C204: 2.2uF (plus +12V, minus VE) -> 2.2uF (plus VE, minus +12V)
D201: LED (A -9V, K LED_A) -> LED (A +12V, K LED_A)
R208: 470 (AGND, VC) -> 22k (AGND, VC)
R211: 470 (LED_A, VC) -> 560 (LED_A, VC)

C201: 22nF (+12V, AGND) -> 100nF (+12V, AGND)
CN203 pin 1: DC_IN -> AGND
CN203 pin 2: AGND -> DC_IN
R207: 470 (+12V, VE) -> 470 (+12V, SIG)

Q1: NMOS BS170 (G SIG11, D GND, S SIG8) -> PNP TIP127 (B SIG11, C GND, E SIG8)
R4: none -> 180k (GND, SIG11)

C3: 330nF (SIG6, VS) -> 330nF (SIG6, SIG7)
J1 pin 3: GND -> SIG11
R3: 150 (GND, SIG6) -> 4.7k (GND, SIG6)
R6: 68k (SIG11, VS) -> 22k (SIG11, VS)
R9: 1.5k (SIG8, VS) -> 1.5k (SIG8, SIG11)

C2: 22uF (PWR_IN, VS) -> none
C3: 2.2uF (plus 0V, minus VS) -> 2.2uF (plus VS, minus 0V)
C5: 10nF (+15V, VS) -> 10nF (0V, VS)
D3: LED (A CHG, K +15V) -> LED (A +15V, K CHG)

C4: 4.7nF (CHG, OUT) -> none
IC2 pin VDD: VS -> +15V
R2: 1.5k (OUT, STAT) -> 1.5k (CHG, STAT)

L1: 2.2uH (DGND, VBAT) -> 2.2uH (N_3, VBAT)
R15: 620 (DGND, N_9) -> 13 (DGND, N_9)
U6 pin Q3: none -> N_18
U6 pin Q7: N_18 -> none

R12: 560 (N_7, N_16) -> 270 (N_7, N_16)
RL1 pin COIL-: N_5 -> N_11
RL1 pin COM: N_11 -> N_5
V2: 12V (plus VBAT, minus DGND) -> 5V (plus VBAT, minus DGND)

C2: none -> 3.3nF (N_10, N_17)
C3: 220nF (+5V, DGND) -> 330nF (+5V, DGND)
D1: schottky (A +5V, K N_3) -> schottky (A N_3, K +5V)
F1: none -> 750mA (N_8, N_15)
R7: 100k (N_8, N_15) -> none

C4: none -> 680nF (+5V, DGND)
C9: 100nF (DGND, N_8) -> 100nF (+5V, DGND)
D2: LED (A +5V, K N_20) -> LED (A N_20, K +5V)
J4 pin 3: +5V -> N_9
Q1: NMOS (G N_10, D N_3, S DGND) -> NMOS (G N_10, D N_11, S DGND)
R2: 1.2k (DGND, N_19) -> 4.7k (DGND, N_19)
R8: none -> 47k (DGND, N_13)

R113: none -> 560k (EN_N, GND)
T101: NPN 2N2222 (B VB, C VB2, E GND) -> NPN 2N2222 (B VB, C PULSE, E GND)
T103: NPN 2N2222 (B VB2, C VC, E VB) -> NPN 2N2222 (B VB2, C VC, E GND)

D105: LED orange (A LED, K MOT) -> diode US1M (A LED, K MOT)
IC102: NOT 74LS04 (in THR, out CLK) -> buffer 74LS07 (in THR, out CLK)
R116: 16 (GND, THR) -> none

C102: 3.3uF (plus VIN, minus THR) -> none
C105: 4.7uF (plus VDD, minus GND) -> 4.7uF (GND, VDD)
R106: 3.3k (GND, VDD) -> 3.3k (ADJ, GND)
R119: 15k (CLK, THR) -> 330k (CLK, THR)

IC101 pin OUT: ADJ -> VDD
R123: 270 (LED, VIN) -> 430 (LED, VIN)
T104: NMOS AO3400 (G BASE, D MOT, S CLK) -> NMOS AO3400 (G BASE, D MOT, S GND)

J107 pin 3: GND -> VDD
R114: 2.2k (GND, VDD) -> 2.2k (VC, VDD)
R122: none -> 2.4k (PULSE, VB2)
________
All that is wanted is an exact copy of the lines above from the one with "IC2 pin VDD: VS -> +15V" through the one with "RL1 pin COIL-: N_5 -> N_11", with both ends included.

IC2 pin VDD: VS -> +15V
R2: 1.5k (OUT, STAT) -> 1.5k (CHG, STAT)

L1: 2.2uH (DGND, VBAT) -> 2.2uH (N_3, VBAT)
R15: 620 (DGND, N_9) -> 13 (DGND, N_9)
U6 pin Q3: none -> N_18
U6 pin Q7: N_18 -> none

R12: 560 (N_7, N_16) -> 270 (N_7, N_16)
RL1 pin COIL-: N_5 -> N_11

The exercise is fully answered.